SUPPLIED DATA →
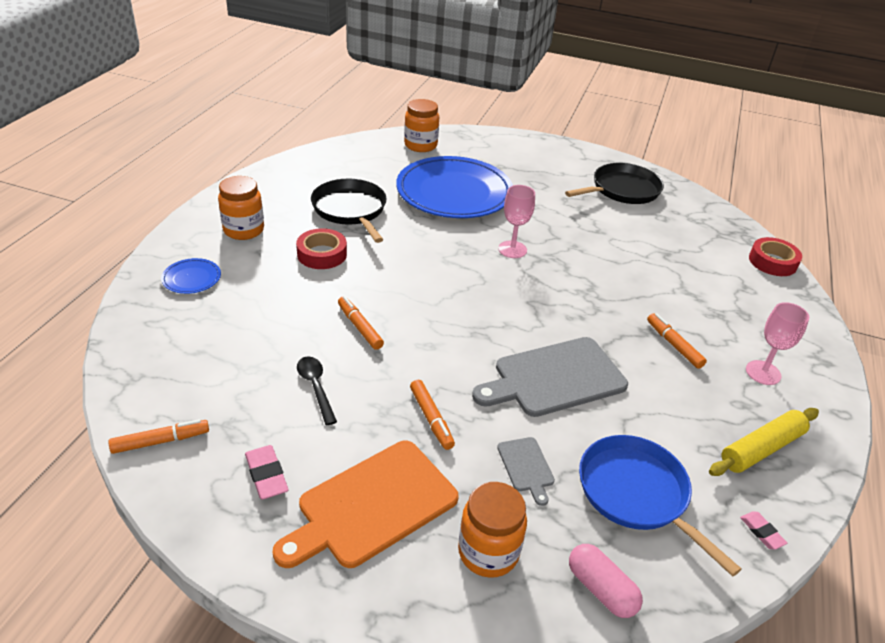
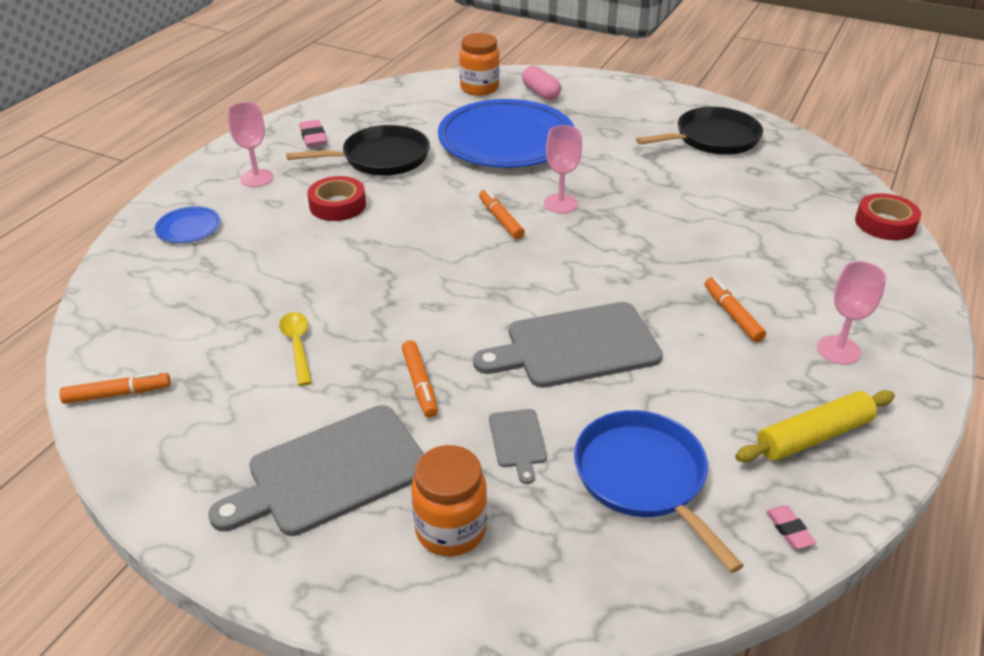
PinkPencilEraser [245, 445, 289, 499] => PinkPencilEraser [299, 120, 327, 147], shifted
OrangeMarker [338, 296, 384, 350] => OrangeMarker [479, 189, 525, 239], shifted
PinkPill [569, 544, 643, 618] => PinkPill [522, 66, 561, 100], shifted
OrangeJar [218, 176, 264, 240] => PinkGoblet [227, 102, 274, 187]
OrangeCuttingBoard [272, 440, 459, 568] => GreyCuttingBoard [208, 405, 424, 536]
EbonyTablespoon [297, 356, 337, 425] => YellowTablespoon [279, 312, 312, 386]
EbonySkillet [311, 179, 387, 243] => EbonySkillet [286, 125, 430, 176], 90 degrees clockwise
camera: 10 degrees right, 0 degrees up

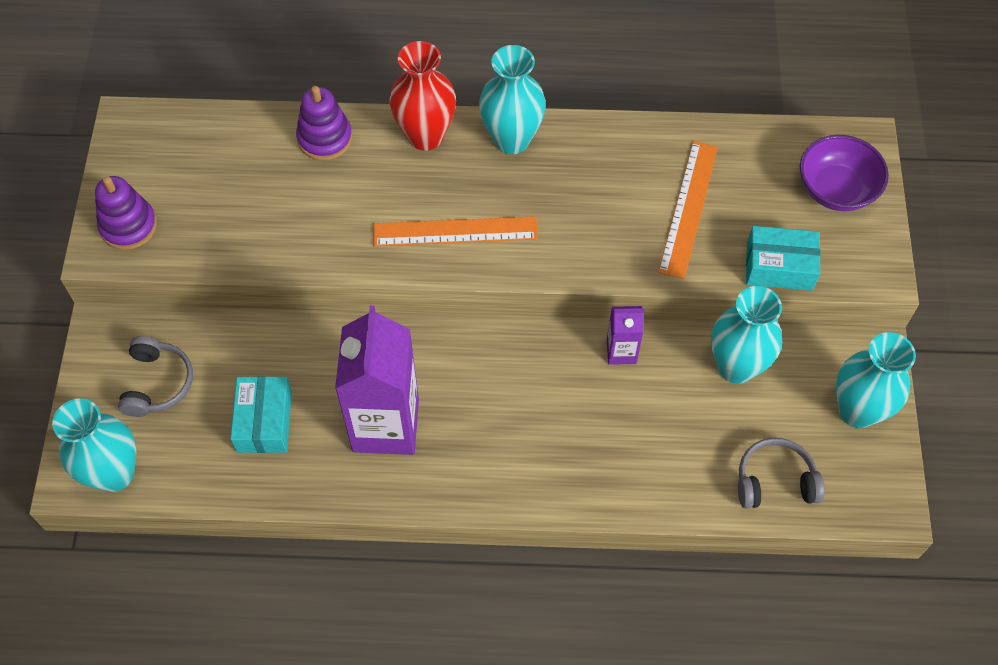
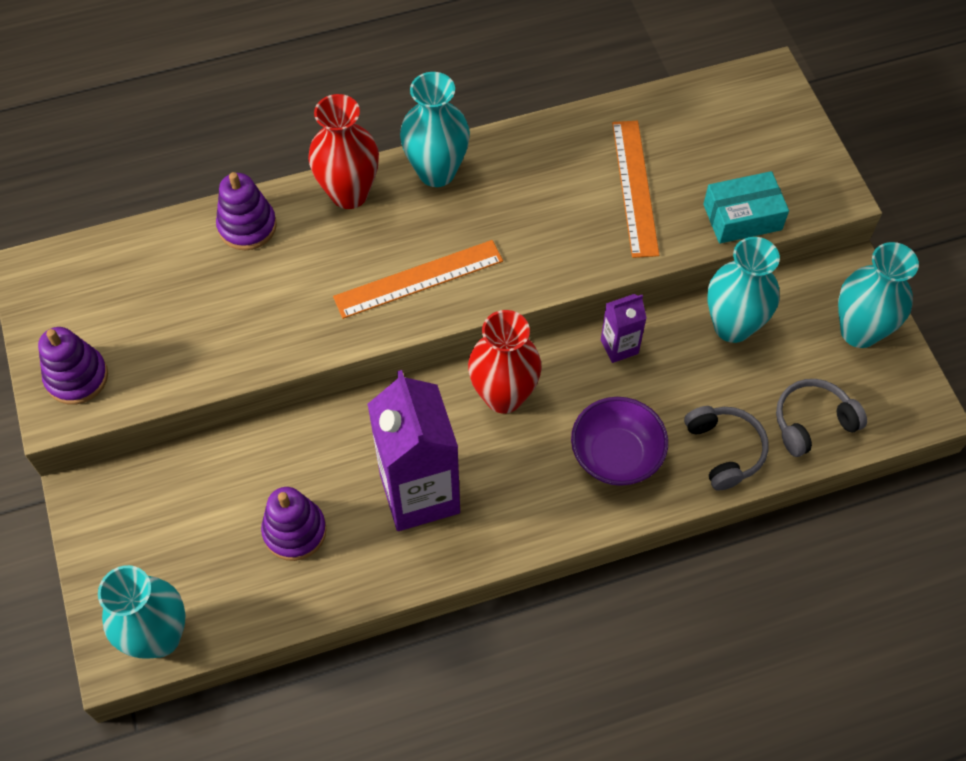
nothing => RedTallVase [468, 310, 542, 414]
GreyHeadset [118, 336, 193, 417] => GreyHeadset [684, 406, 769, 491], shifted
RoyalPurpleServingBowl [800, 135, 889, 211] => RoyalPurpleServingBowl [571, 397, 668, 486], shifted
TurquoiseBox [230, 376, 292, 453] => RoyalPurpleStackingToy [261, 487, 327, 561]
camera: 20 degrees left, 0 degrees up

YOUR GOAL →
Please return only the lines running from the line with "EbonySkillet [311, 179, 387, 243]" to the final line of the data, both included, exactly and without any pictures.

SOLUTION FOR THIS TASK →
EbonySkillet [311, 179, 387, 243] => EbonySkillet [286, 125, 430, 176], 90 degrees clockwise
camera: 10 degrees right, 0 degrees up

nothing => RedTallVase [468, 310, 542, 414]
GreyHeadset [118, 336, 193, 417] => GreyHeadset [684, 406, 769, 491], shifted
RoyalPurpleServingBowl [800, 135, 889, 211] => RoyalPurpleServingBowl [571, 397, 668, 486], shifted
TurquoiseBox [230, 376, 292, 453] => RoyalPurpleStackingToy [261, 487, 327, 561]
camera: 20 degrees left, 0 degrees up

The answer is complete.